Your answer must be the records below, repeated exactly, with every picture left out.

*** RECORDS SHOWN ***

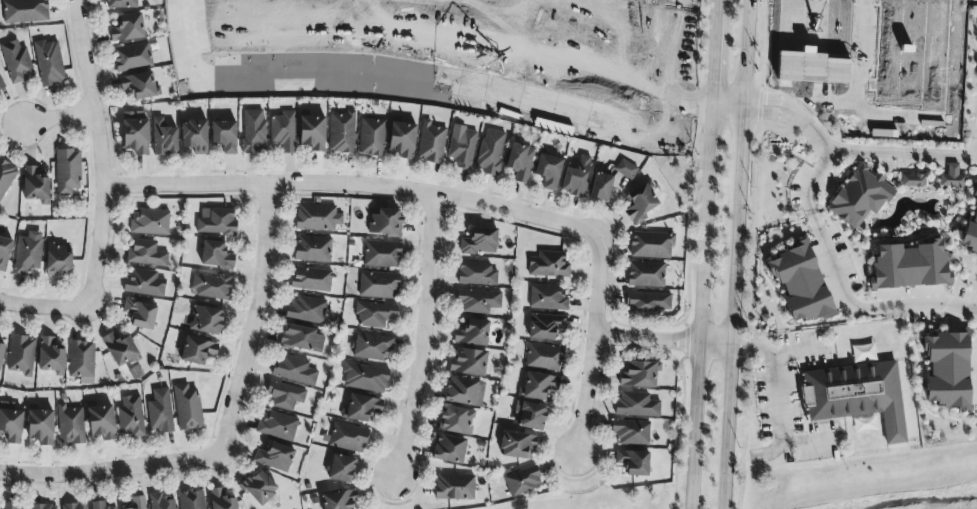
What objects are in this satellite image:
building: (121, 4)
building: (25, 11)
building: (128, 28)
road: (712, 50)
building: (132, 57)
building: (16, 61)
building: (49, 63)
building: (1, 84)
building: (139, 85)
road: (728, 102)
road: (799, 109)
road: (798, 115)
road: (55, 117)
road: (792, 119)
building: (253, 131)
building: (283, 132)
building: (136, 133)
building: (312, 133)
building: (342, 133)
building: (224, 136)
building: (194, 137)
building: (371, 137)
building: (163, 138)
building: (402, 140)
building: (431, 143)
building: (462, 147)
road: (99, 148)
building: (490, 152)
road: (903, 155)
building: (520, 162)
building: (548, 171)
building: (67, 172)
building: (6, 177)
building: (576, 177)
building: (952, 177)
building: (610, 180)
building: (912, 181)
building: (34, 184)
road: (348, 185)
building: (975, 189)
building: (860, 196)
building: (640, 204)
building: (317, 217)
building: (150, 222)
building: (385, 222)
building: (217, 223)
building: (970, 234)
building: (479, 242)
building: (651, 245)
building: (312, 249)
building: (4, 252)
building: (28, 253)
building: (146, 254)
building: (382, 254)
road: (738, 254)
building: (216, 255)
building: (58, 261)
building: (548, 265)
building: (910, 266)
building: (476, 274)
building: (646, 274)
building: (312, 279)
building: (144, 283)
building: (800, 283)
building: (378, 285)
building: (211, 286)
road: (841, 287)
building: (547, 298)
building: (477, 301)
building: (648, 303)
road: (698, 304)
road: (46, 308)
building: (306, 309)
building: (140, 314)
building: (375, 314)
building: (207, 320)
road: (250, 324)
building: (545, 326)
building: (472, 333)
road: (418, 334)
building: (301, 338)
road: (663, 339)
road: (591, 344)
building: (372, 347)
building: (119, 349)
building: (197, 350)
road: (774, 352)
building: (1, 355)
building: (21, 355)
building: (51, 356)
building: (544, 357)
building: (81, 359)
building: (468, 363)
building: (294, 370)
building: (947, 370)
building: (638, 375)
building: (365, 378)
building: (538, 386)
building: (464, 392)
building: (284, 396)
building: (857, 396)
building: (636, 405)
building: (187, 408)
building: (361, 408)
building: (160, 411)
building: (529, 416)
building: (130, 417)
building: (456, 420)
road: (780, 420)
building: (101, 422)
building: (11, 423)
building: (70, 425)
building: (277, 425)
building: (41, 427)
building: (631, 432)
building: (348, 437)
building: (517, 445)
building: (449, 449)
building: (275, 457)
building: (633, 462)
building: (341, 469)
road: (103, 471)
building: (522, 481)
building: (258, 487)
building: (454, 487)
building: (191, 499)
building: (220, 500)
building: (338, 500)
building: (137, 502)
building: (161, 502)
building: (99, 505)
building: (44, 506)
building: (74, 506)
building: (13, 507)

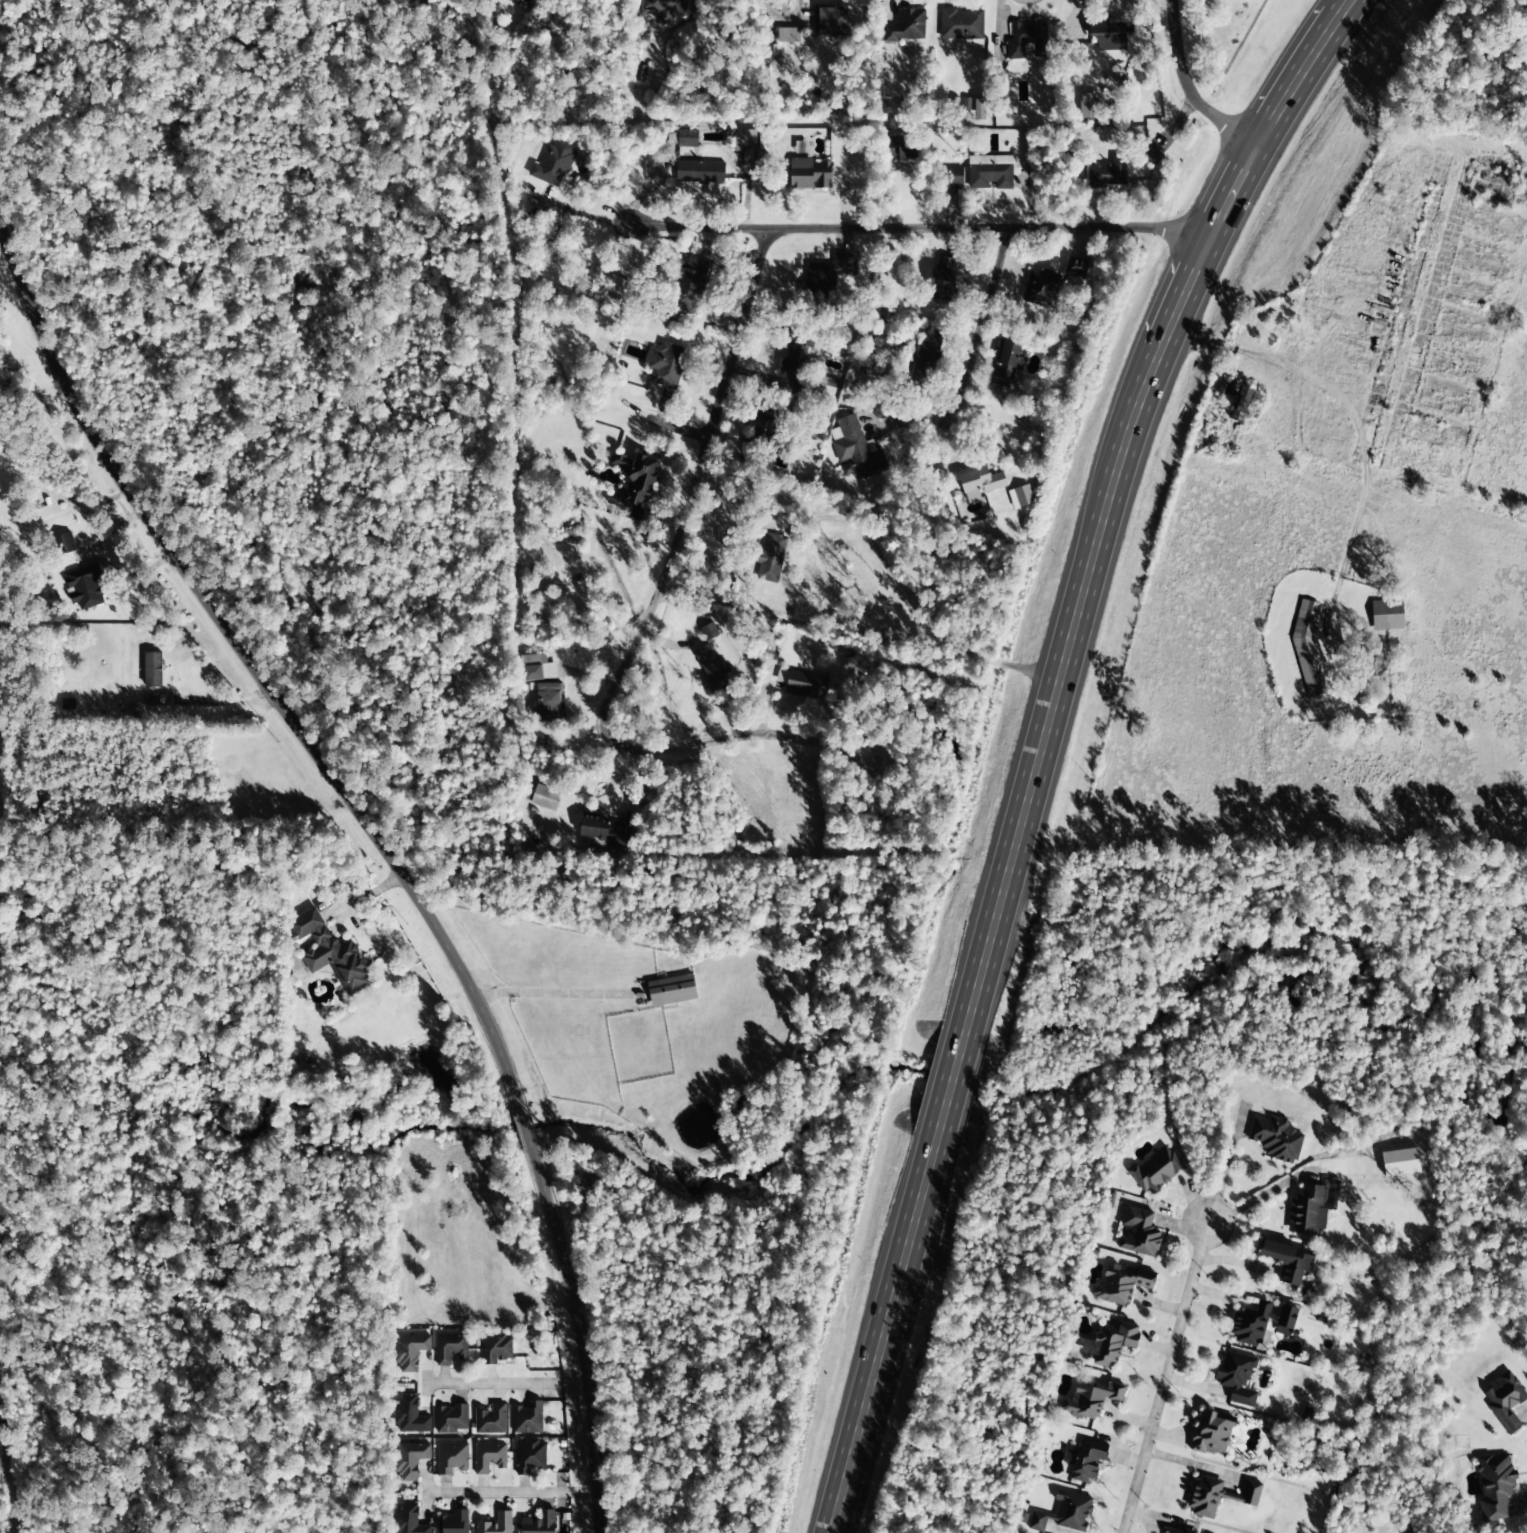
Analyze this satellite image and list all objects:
building: (665, 9)
road: (1071, 14)
building: (830, 21)
building: (960, 25)
building: (906, 26)
road: (991, 33)
building: (788, 35)
building: (1110, 35)
building: (1025, 40)
road: (1185, 90)
building: (1088, 106)
building: (687, 139)
building: (902, 148)
building: (1150, 152)
building: (553, 164)
building: (700, 172)
building: (990, 172)
building: (809, 174)
building: (1107, 174)
building: (951, 176)
road: (150, 195)
road: (896, 219)
building: (1076, 269)
building: (825, 278)
building: (941, 279)
building: (689, 284)
building: (1041, 287)
building: (618, 290)
road: (1409, 304)
road: (980, 324)
building: (793, 355)
building: (926, 356)
building: (1007, 364)
building: (666, 365)
building: (1226, 385)
building: (1240, 404)
road: (1351, 414)
building: (765, 426)
building: (855, 451)
building: (635, 482)
building: (979, 483)
road: (573, 490)
road: (1108, 494)
building: (1020, 497)
building: (64, 544)
road: (654, 549)
building: (770, 558)
building: (84, 588)
building: (1386, 615)
building: (708, 632)
building: (1306, 648)
building: (711, 667)
building: (537, 668)
building: (152, 670)
road: (243, 678)
building: (802, 685)
building: (547, 703)
building: (545, 798)
building: (602, 832)
building: (330, 953)
building: (671, 991)
road: (951, 1082)
road: (523, 1128)
building: (1275, 1139)
building: (1400, 1163)
building: (1156, 1170)
building: (1307, 1211)
building: (1139, 1233)
building: (1287, 1261)
building: (1121, 1285)
road: (883, 1335)
road: (578, 1339)
building: (1109, 1344)
building: (450, 1346)
building: (496, 1349)
building: (410, 1351)
building: (1236, 1376)
road: (1161, 1377)
road: (505, 1383)
building: (1504, 1400)
building: (1090, 1401)
building: (409, 1416)
building: (451, 1419)
building: (527, 1419)
building: (490, 1420)
building: (1212, 1433)
building: (529, 1456)
building: (489, 1457)
building: (451, 1458)
building: (410, 1460)
building: (1085, 1460)
building: (1495, 1486)
road: (42, 1487)
road: (510, 1492)
building: (1217, 1496)
building: (1065, 1513)
building: (408, 1520)
building: (453, 1522)
building: (539, 1523)
building: (496, 1524)
building: (1173, 1531)

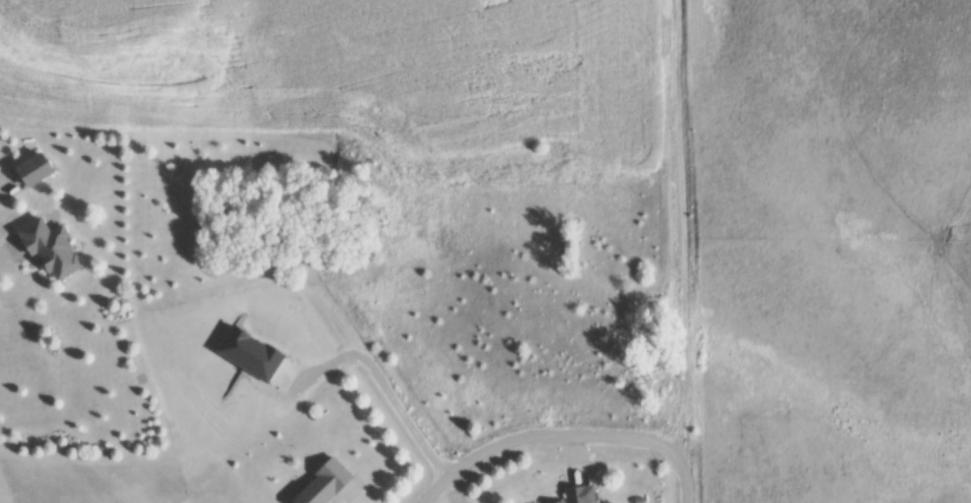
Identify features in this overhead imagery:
building: (41, 169)
road: (684, 229)
building: (57, 249)
road: (396, 405)
road: (546, 438)
road: (686, 481)
building: (330, 483)
building: (586, 495)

*** End of RECORDS SHOWN ***

**EXPECTED ANSWER**
What objects are in this satellite image:
building: (121, 4)
building: (25, 11)
building: (128, 28)
road: (712, 50)
building: (132, 57)
building: (16, 61)
building: (49, 63)
building: (1, 84)
building: (139, 85)
road: (728, 102)
road: (799, 109)
road: (798, 115)
road: (55, 117)
road: (792, 119)
building: (253, 131)
building: (283, 132)
building: (136, 133)
building: (312, 133)
building: (342, 133)
building: (224, 136)
building: (194, 137)
building: (371, 137)
building: (163, 138)
building: (402, 140)
building: (431, 143)
building: (462, 147)
road: (99, 148)
building: (490, 152)
road: (903, 155)
building: (520, 162)
building: (548, 171)
building: (67, 172)
building: (6, 177)
building: (576, 177)
building: (952, 177)
building: (610, 180)
building: (912, 181)
building: (34, 184)
road: (348, 185)
building: (975, 189)
building: (860, 196)
building: (640, 204)
building: (317, 217)
building: (150, 222)
building: (385, 222)
building: (217, 223)
building: (970, 234)
building: (479, 242)
building: (651, 245)
building: (312, 249)
building: (4, 252)
building: (28, 253)
building: (146, 254)
building: (382, 254)
road: (738, 254)
building: (216, 255)
building: (58, 261)
building: (548, 265)
building: (910, 266)
building: (476, 274)
building: (646, 274)
building: (312, 279)
building: (144, 283)
building: (800, 283)
building: (378, 285)
building: (211, 286)
road: (841, 287)
building: (547, 298)
building: (477, 301)
building: (648, 303)
road: (698, 304)
road: (46, 308)
building: (306, 309)
building: (140, 314)
building: (375, 314)
building: (207, 320)
road: (250, 324)
building: (545, 326)
building: (472, 333)
road: (418, 334)
building: (301, 338)
road: (663, 339)
road: (591, 344)
building: (372, 347)
building: (119, 349)
building: (197, 350)
road: (774, 352)
building: (1, 355)
building: (21, 355)
building: (51, 356)
building: (544, 357)
building: (81, 359)
building: (468, 363)
building: (294, 370)
building: (947, 370)
building: (638, 375)
building: (365, 378)
building: (538, 386)
building: (464, 392)
building: (284, 396)
building: (857, 396)
building: (636, 405)
building: (187, 408)
building: (361, 408)
building: (160, 411)
building: (529, 416)
building: (130, 417)
building: (456, 420)
road: (780, 420)
building: (101, 422)
building: (11, 423)
building: (70, 425)
building: (277, 425)
building: (41, 427)
building: (631, 432)
building: (348, 437)
building: (517, 445)
building: (449, 449)
building: (275, 457)
building: (633, 462)
building: (341, 469)
road: (103, 471)
building: (522, 481)
building: (258, 487)
building: (454, 487)
building: (191, 499)
building: (220, 500)
building: (338, 500)
building: (137, 502)
building: (161, 502)
building: (99, 505)
building: (44, 506)
building: (74, 506)
building: (13, 507)

Analyze this satellite image and list all objects:
building: (665, 9)
road: (1071, 14)
building: (830, 21)
building: (960, 25)
building: (906, 26)
road: (991, 33)
building: (788, 35)
building: (1110, 35)
building: (1025, 40)
road: (1185, 90)
building: (1088, 106)
building: (687, 139)
building: (902, 148)
building: (1150, 152)
building: (553, 164)
building: (700, 172)
building: (990, 172)
building: (809, 174)
building: (1107, 174)
building: (951, 176)
road: (150, 195)
road: (896, 219)
building: (1076, 269)
building: (825, 278)
building: (941, 279)
building: (689, 284)
building: (1041, 287)
building: (618, 290)
road: (1409, 304)
road: (980, 324)
building: (793, 355)
building: (926, 356)
building: (1007, 364)
building: (666, 365)
building: (1226, 385)
building: (1240, 404)
road: (1351, 414)
building: (765, 426)
building: (855, 451)
building: (635, 482)
building: (979, 483)
road: (573, 490)
road: (1108, 494)
building: (1020, 497)
building: (64, 544)
road: (654, 549)
building: (770, 558)
building: (84, 588)
building: (1386, 615)
building: (708, 632)
building: (1306, 648)
building: (711, 667)
building: (537, 668)
building: (152, 670)
road: (243, 678)
building: (802, 685)
building: (547, 703)
building: (545, 798)
building: (602, 832)
building: (330, 953)
building: (671, 991)
road: (951, 1082)
road: (523, 1128)
building: (1275, 1139)
building: (1400, 1163)
building: (1156, 1170)
building: (1307, 1211)
building: (1139, 1233)
building: (1287, 1261)
building: (1121, 1285)
road: (883, 1335)
road: (578, 1339)
building: (1109, 1344)
building: (450, 1346)
building: (496, 1349)
building: (410, 1351)
building: (1236, 1376)
road: (1161, 1377)
road: (505, 1383)
building: (1504, 1400)
building: (1090, 1401)
building: (409, 1416)
building: (451, 1419)
building: (527, 1419)
building: (490, 1420)
building: (1212, 1433)
building: (529, 1456)
building: (489, 1457)
building: (451, 1458)
building: (410, 1460)
building: (1085, 1460)
building: (1495, 1486)
road: (42, 1487)
road: (510, 1492)
building: (1217, 1496)
building: (1065, 1513)
building: (408, 1520)
building: (453, 1522)
building: (539, 1523)
building: (496, 1524)
building: (1173, 1531)

Identify features in this overhead imagery:
building: (41, 169)
road: (684, 229)
building: (57, 249)
road: (396, 405)
road: (546, 438)
road: (686, 481)
building: (330, 483)
building: (586, 495)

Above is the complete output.